start Entries shown

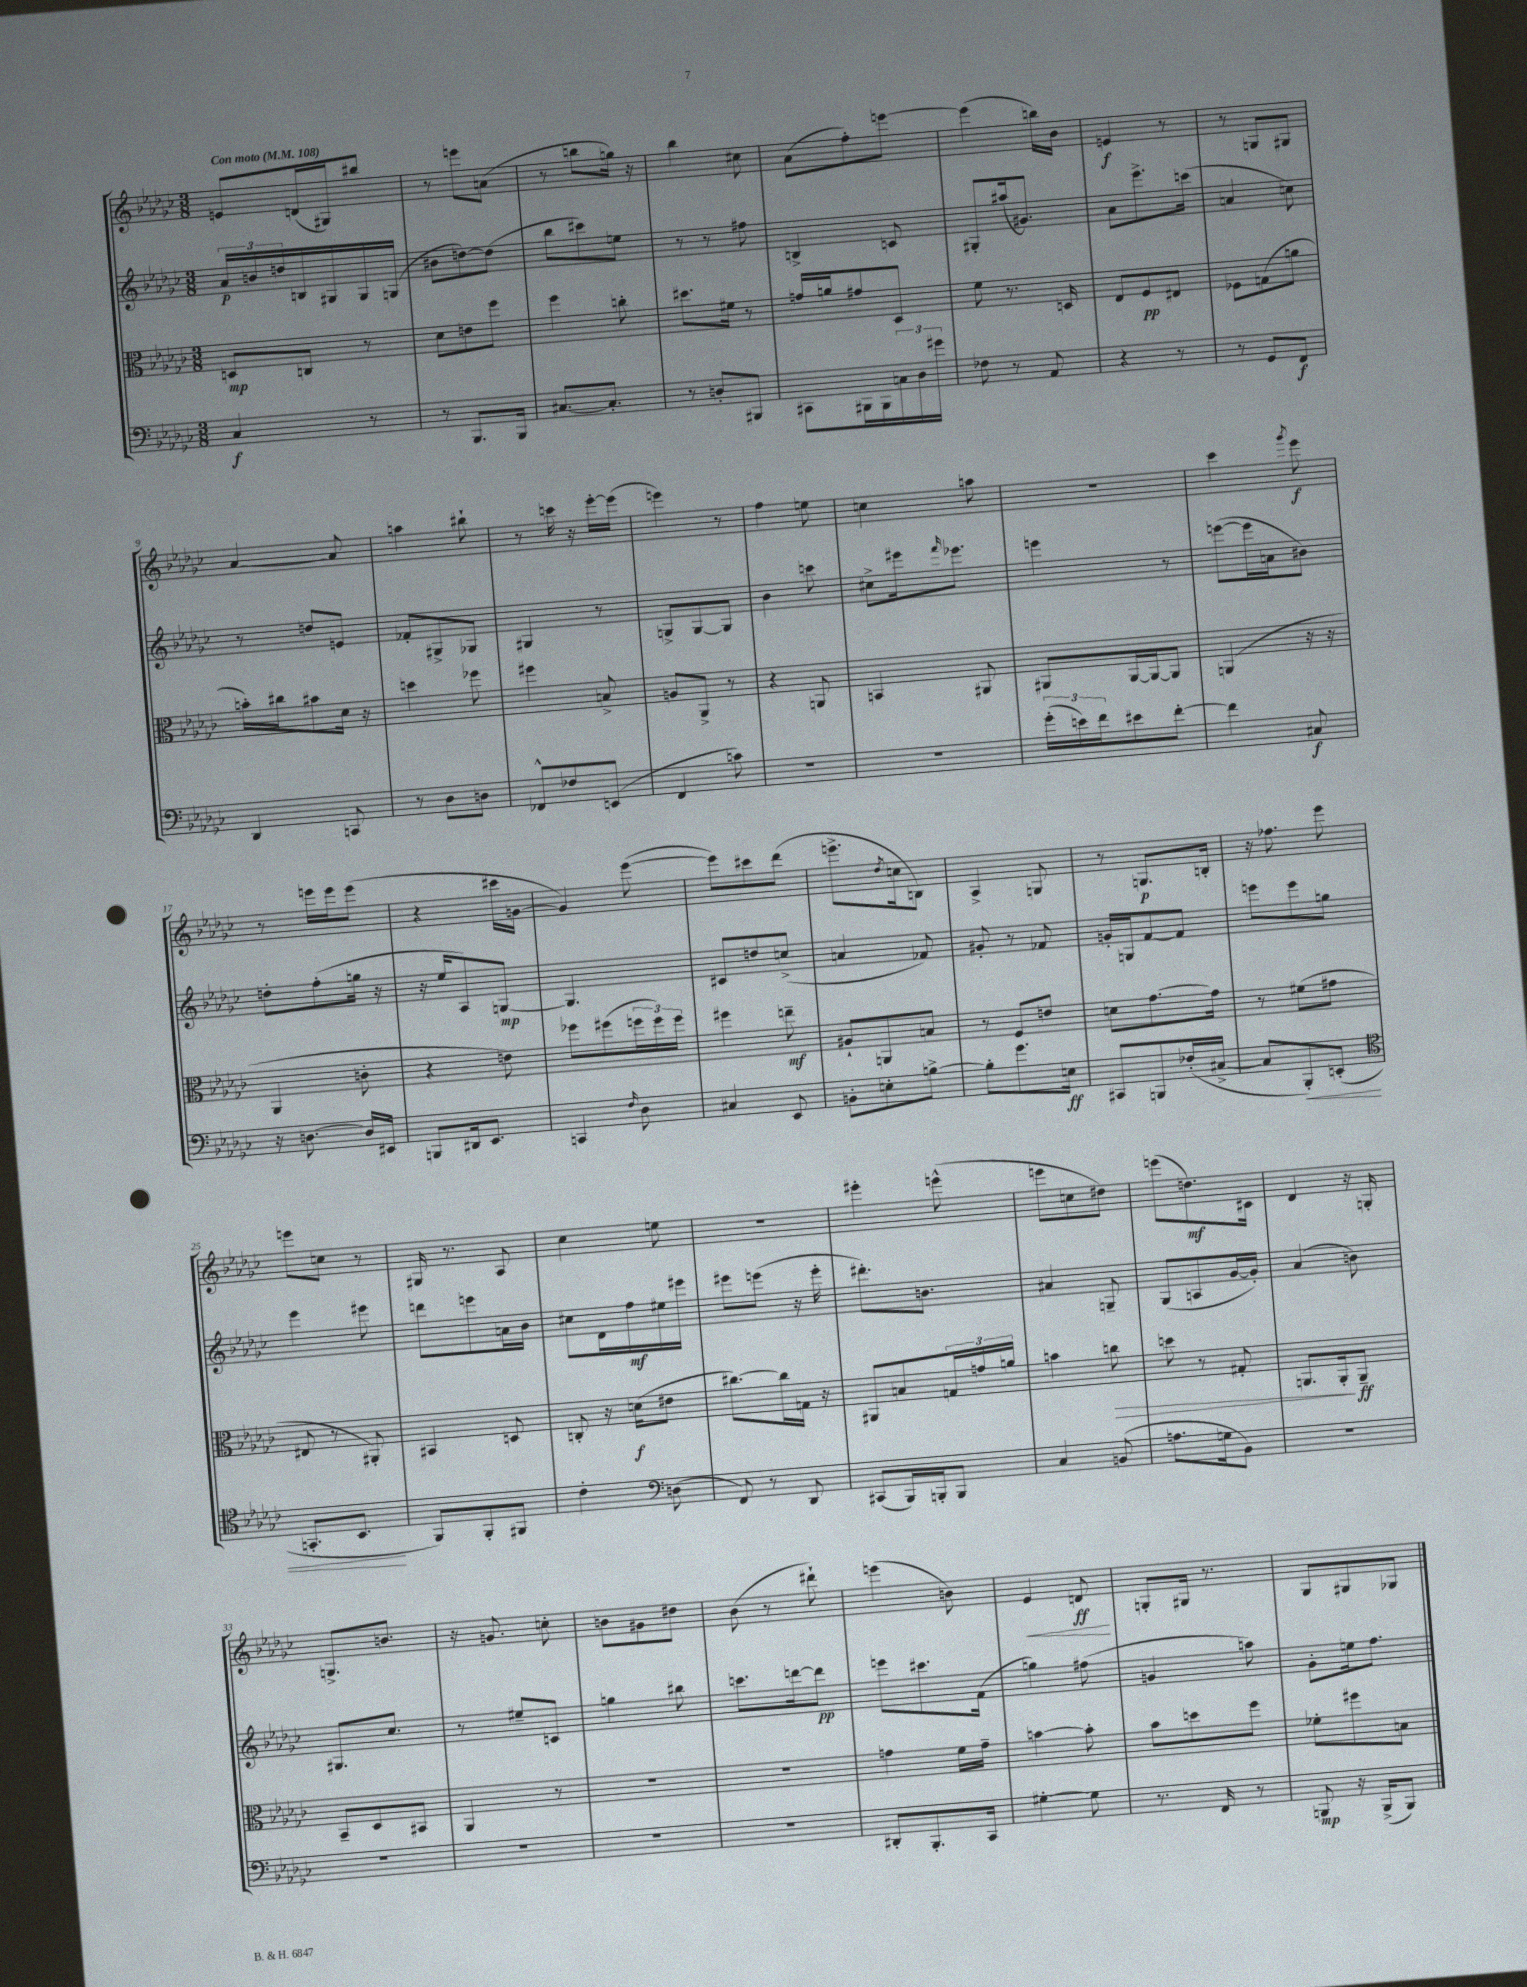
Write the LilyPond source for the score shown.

<<
\new StaffGroup <<
\new Staff = "s0" {
    \clef treble \key ges \major \numericTimeSignature \time 3/8 \tempo "Con moto" 4 = 108
    e'8 d'16( gis16) bis''8 |
    r8 e'''8 a'8( |
    r8 b''8 g''16) r16 |
    bes''4 cis''8 |
    aes'8( f''8-.) e'''8~ |
    e'''4( b''16) bes'16 |
    e'4\f r8 |
    r8 g8 gis8 |
    aes'4~ aes'8 |
    a''4 bis''8-! |
    r8 c'''16 r16 ees'''16~-. ees'''16( |
    e'''4) r8 |
    f''4 e''8 |
    c''4 a''8 |
    R4. |
    ces'''4 \acciaccatura { ges'''8 } ees'''8\f |
    r8 e'''16 e'''16 e'''8( |
    r4 cis'''16 g'16~ |
    g'4) ees'''8~( |
    ees'''8) cis'''8 des'''8( |
    e'''8.-> \acciaccatura { des''8 } c''16 b8) |
    aes4-> g8 |
    r8 g8.\p b16-. |
    r16 fes''8. ees'''8 |
    e'''8 c''8 r8 |
    gis16 r8. aes8 |
    ces''4 e''8 |
    r4. |
    eis'''4-. e'''8-^( |
    e'''8 c''8 dis''8) |
    e'''8( d''8.\mf) cis'16 |
    des'4 r16 g16-. |
    g8.-> b'8. |
    r16 g'8. c''8-. |
    b'8 gis'8 dis''8 |
    bes'8( r8 dis'''8-!) |
    e'''4( b'8) |
    ees'4\< d'8\ff\! |
    g8-. gis16 r8. |
    ges8 gis8 ges8 \bar "|." |
}
\new Staff = "s1" {
    \clef treble \key ges \major \numericTimeSignature \time 3/8
    \tuplet 3/2 { aes'16\p b'16 d''16 } b16 gis16 gis16 g16( |
    bis'8 d''8~) d''8( |
    bes''8 cis'''8) e''8 |
    r8 r8 fis''8 |
    b4-> c'8 |
    gis8-. ais''16( gis'8.) |
    aes'8 ees'''8.-> c'''16( |
    a'4 c''8) |
    r8 d''8 e'8 |
    fes'8-. gis8-> ges8 |
    gis4 r8 |
    g8-> g8~ g8 |
    bes'4 c'''8 |
    cis''8-> eis'''16 \grace { f'''16 } ees'''8. |
    e'''4 r8 |
    e'''8~( e'''16 a'16 bis'8) |
    d''8-. f''8-.( g''16 r16 |
    r16 ees''16 aes8) g8~\mp |
    g4. |
    cis'8 d''8 c''8->( |
    a'4 fes'8) |
    gis'8-. r8 fes'8 |
    g'16-. g16 f'8~ f'8 |
    e'''8 e'''8 g''8 |
    ees'''4 eis'''8 |
    d'''8 e'''8 a'16 bes'16 |
    cis''8 des'16 f''16\mf eis''16 eis'''16 |
    eis'''8 e'''8( r16 e'''16-. |
    dis'''8.-.) b'8. |
    ais'4 g8-- |
    ges8( a8 ges'16~ ges'16-.) |
    aes'4( b'8) |
    gis8. ces''8. |
    r8 eis''8-- c'8 |
    g''4 bis''8 |
    c'''8. d'''16~ d'''8\pp |
    e'''8 cis'''8. f'16( |
    g''4) fis''8( |
    g'4 a''8) |
    ges'8-. e''16 f''8. \bar "|." |
}
\new Staff = "s2" {
    \clef alto \key ges \major \numericTimeSignature \time 3/8
    d8\mp c8 r8 |
    des'8 e'8 f''8 |
    f''4 c''8-. |
    dis''8. fis'16 r8 |
    g'16 a'16 gis'8 des8 |
    f'8 r8. d16 |
    ees8 f8\pp eis8 |
    fes8 g8( a'8 |
    b'16-.) cis''16 bis'8 des'16 r16 |
    d''4 fes''8 |
    fis''4 b8-> |
    a8 aes,8-> r8 |
    r4 a,8 |
    b,4 ais,8 |
    ais,8 ais,16~ ais,16~ ais,8 |
    a,4( r16 r16 |
    aes,4 c'8-. |
    r4 e'8) |
    fes''8 fis''8( \tuplet 3/2 { f''16 f''16) f''16 } |
    fis''4 e''8--\mf |
    ais8-! a,8 b8 |
    r8 f8 e'8 |
    d'8 ges'8.~ ges'16 |
    r8 fis'8( gis'8 |
    eis8 r8 ais,8-.) |
    bis,4 d8 |
    c8-. r16 d'16\f( eis'8 |
    cis''8.~) cis''16 g16 r16 |
    ais,8 b8 \tuplet 3/2 { g16 g'16 a'16 } |
    b'4 c''8\> |
    d''8 r8 gis8-. |
    a,8. a,16-.\! a,8--\ff |
    bes,8-- des8 bis,8 |
    aes,4 r8 |
    R4. |
    R4. |
    g'4 f'16 g'16-- |
    b'4~ b'8-. |
    bes'8 d''8 f''8 |
    fes'8-. fis''8 b8 \bar "|." |
}
\new Staff = "s3" {
    \clef bass \key ges \major \numericTimeSignature \time 3/8
    ces4\f r8 |
    r8 bes,,8. bes,,16 |
    cis8.~ cis8.-. |
    r8 d8-. bis,,8 |
    cis,8 bis,,16 bis,,16 \tuplet 3/2 { c16 des16 gis'16 } |
    fes8 r8 aes,8 |
    r4 r8 |
    r8 ges,8 f,8\f |
    des,4 c,8 |
    r8 des8 d8 |
    fes,8-^ fes8 e,8( |
    f,4 c'8) |
    R4. |
    R4. |
    \tuplet 3/2 { ges'16-.( e'16) f'16 } eis'8 f'8~-. |
    f'4 cis8\f |
    r16 d8.~ d16 eis,16 |
    b,,8 dis,16 ees,8. |
    c,4 \grace { f16 } des8 |
    cis4 ees,8 |
    b,8-. e8-. b8~-> |
    b8-. ges'8. e16\ff |
    cis,8 b,,8 fes16-.( cis16~-> |
    cis8 bes,,8-.\<) e,8-.( |
    \clef tenor g,8.-. bes,8.\! |
    f,8) f,8-. fis,8 |
    ces'4-. \clef bass d8( |
    f,8) r8 des,8 |
    cis,8( bes,,16) b,,16-. b,,8 |
    ces4 b,8( |
    a8. g16 bes,8) |
    R4. |
    R4. |
    R4. |
    R4. |
    R4. |
    dis,8-. bes,,8.-. ces,16 |
    gis4~-. gis8 |
    r8. f,16 r8 |
    b,,8\mp r16 b,,16->( b,,8) \bar "|." |
}
>>
>>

end Entries shown

→ Problem description
Count the lines in the entries above that contain the string "major", and state only the number.

→ Written answer
4